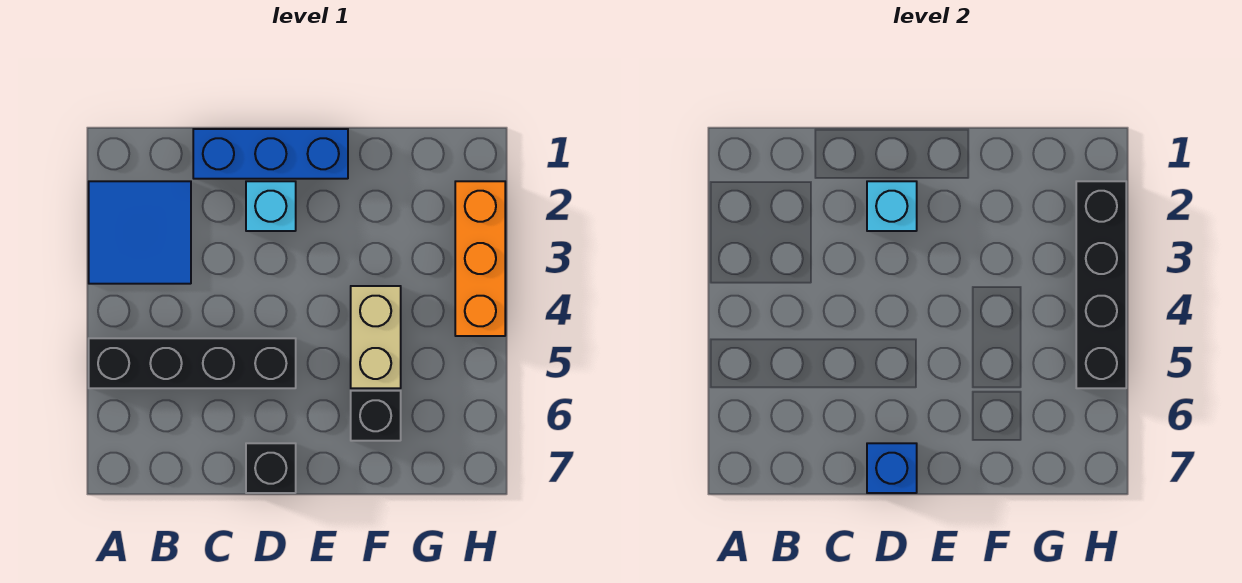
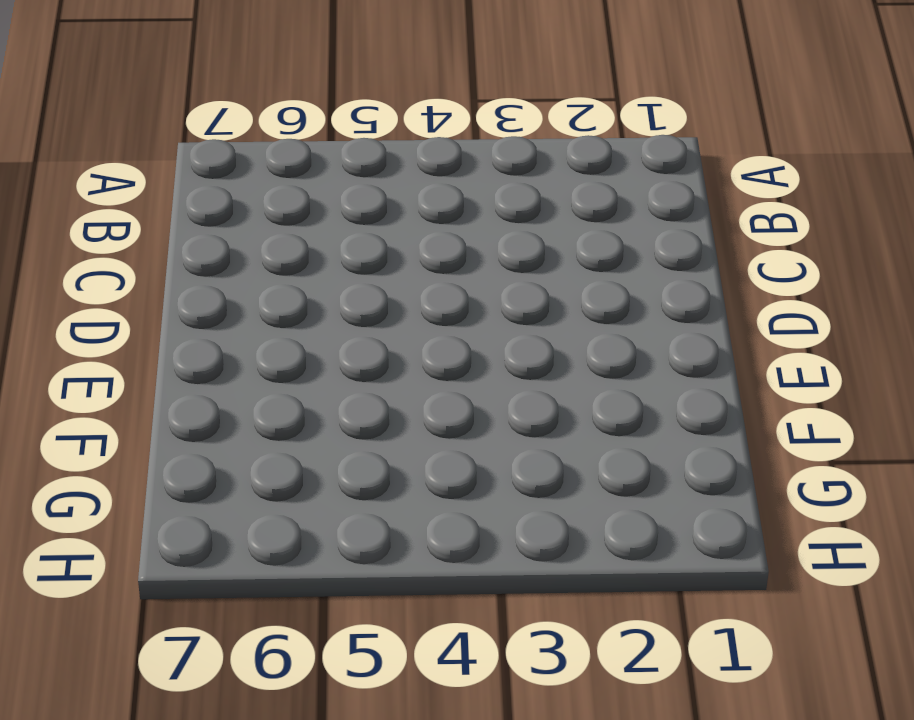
none -> blue 2x2 tile [89,181,191,284]
none -> black 1x4 brick [89,338,296,388]

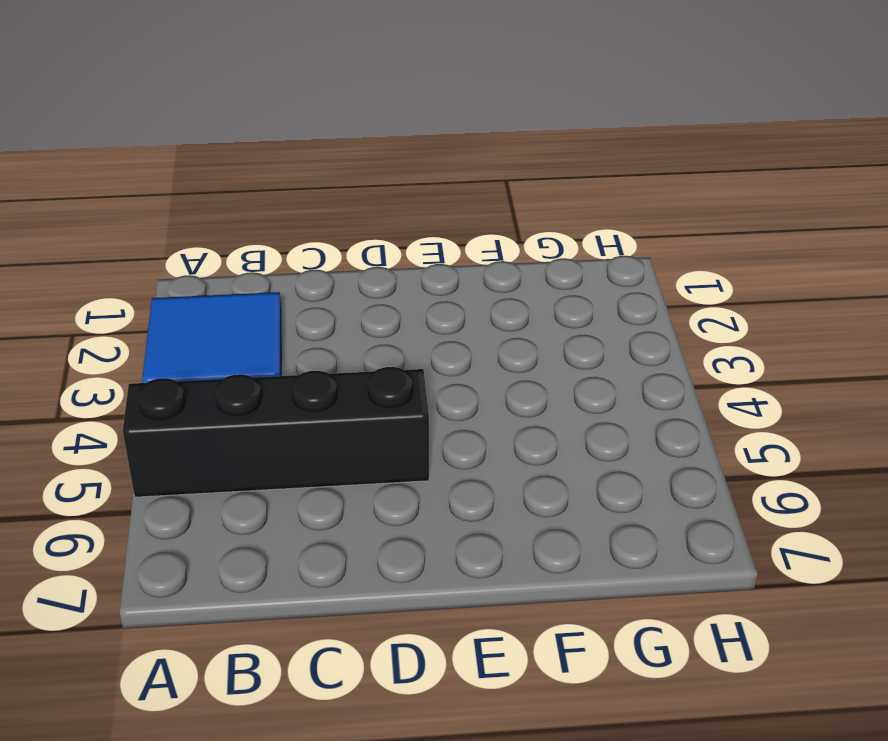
none -> blue 1x3 brick [193,129,348,179]
none -> cyan 1x1 brick [246,181,296,231]

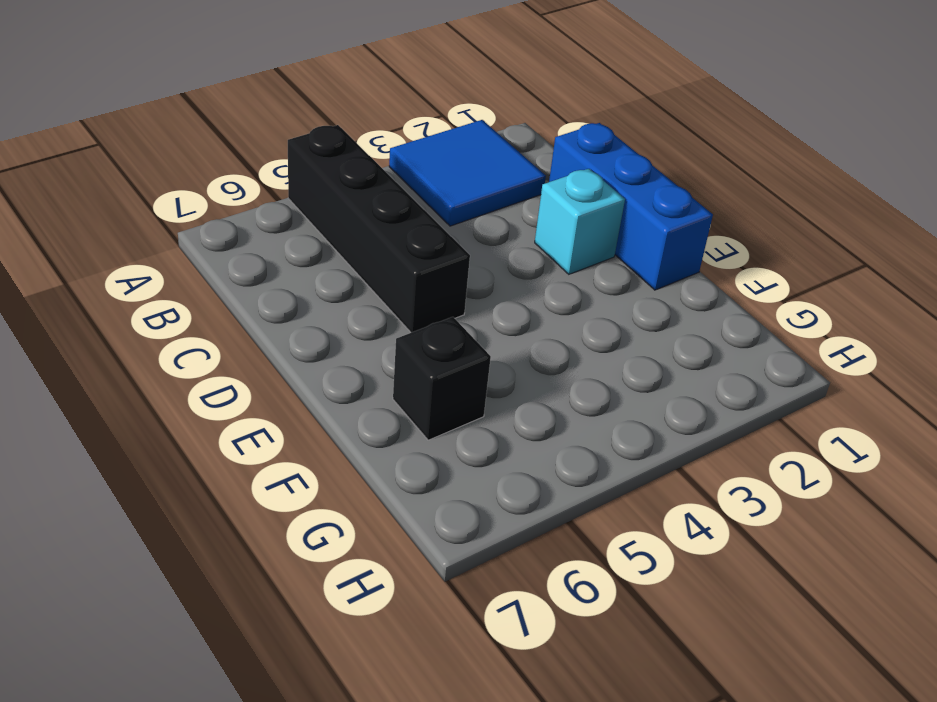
none -> black 1x1 brick [246,443,296,493]
none -> tan 1x2 brick [351,286,401,388]

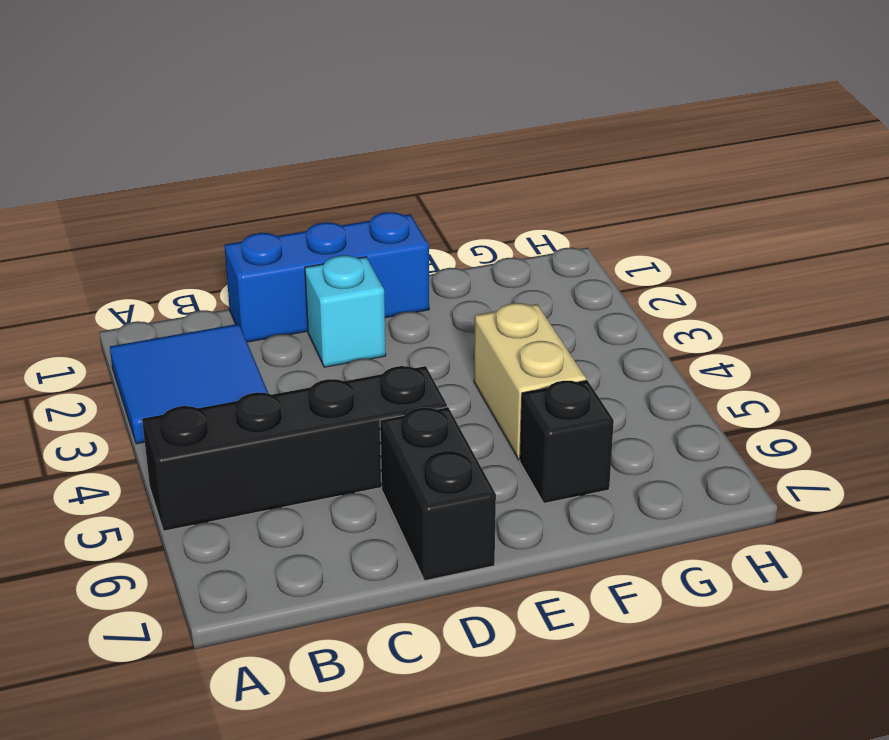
black 1x2 brick [380,407,496,581] -> black 1x1 brick [246,443,296,493]
none -> orange 1x3 brick [455,181,505,336]
none -> cyan 1x1 brick [867,181,917,231]

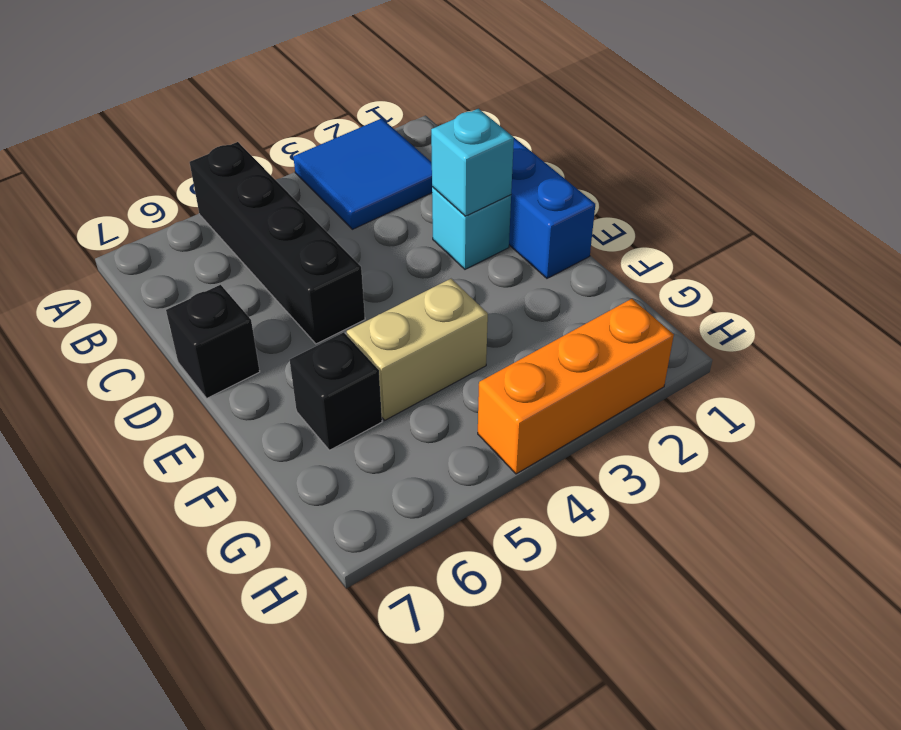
none -> blue 1x1 brick [867,443,917,493]
none -> black 1x4 brick [1076,181,1126,388]

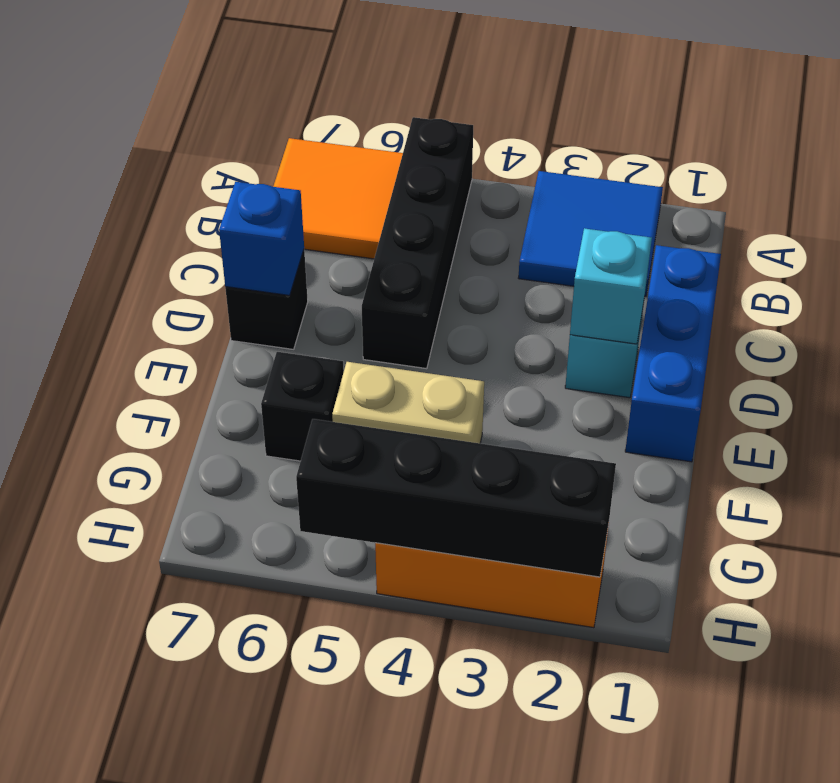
orange 2x2 tile [273,138,403,259] -> none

####################

▸ **Work request**
What you produce must match the listing word for word, with no images in it.

▸ **Result of this exercise**
none -> blue 2x2 tile [89,181,191,284]
none -> black 1x4 brick [89,338,296,388]

none -> blue 1x3 brick [193,129,348,179]
none -> cyan 1x1 brick [246,181,296,231]

none -> black 1x1 brick [246,443,296,493]
none -> tan 1x2 brick [351,286,401,388]

black 1x2 brick [380,407,496,581] -> black 1x1 brick [246,443,296,493]
none -> orange 1x3 brick [455,181,505,336]
none -> cyan 1x1 brick [867,181,917,231]

none -> blue 1x1 brick [867,443,917,493]
none -> black 1x4 brick [1076,181,1126,388]

orange 2x2 tile [273,138,403,259] -> none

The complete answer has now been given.